• [EXERCISE]:
In how many lines of these records does the word "degrees" appear? Give the number by itself.

[Scene change data]
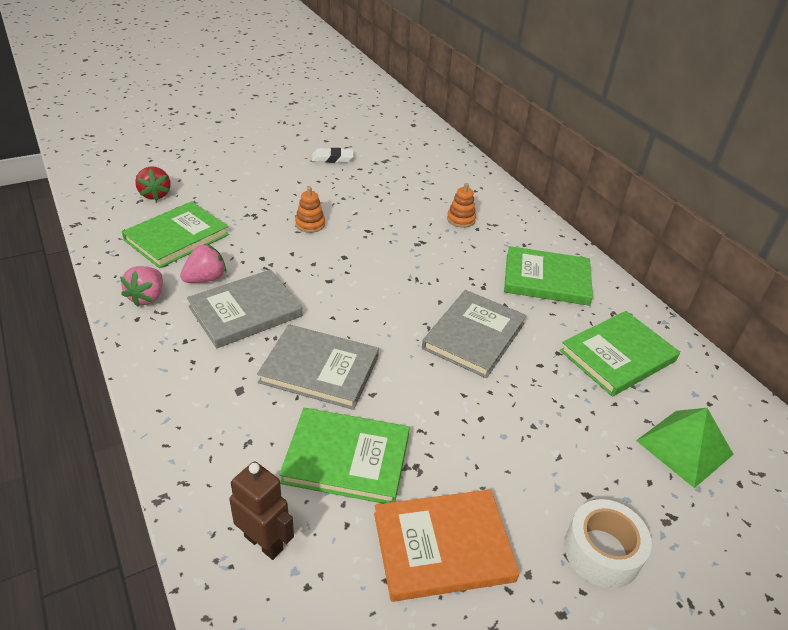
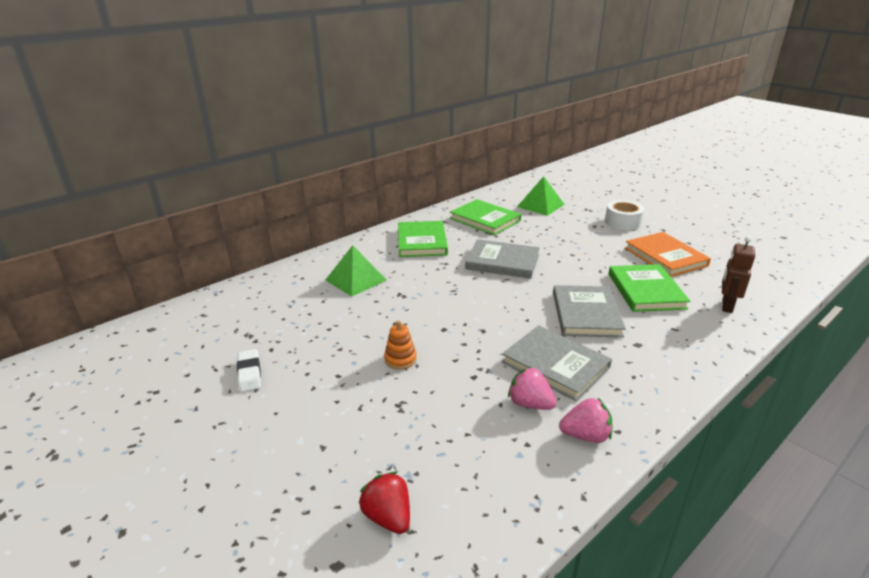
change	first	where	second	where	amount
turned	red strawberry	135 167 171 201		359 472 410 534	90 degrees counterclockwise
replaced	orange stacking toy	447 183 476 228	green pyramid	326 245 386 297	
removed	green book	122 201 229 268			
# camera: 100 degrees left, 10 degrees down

• [RESULT FOR THIS TASK]:
2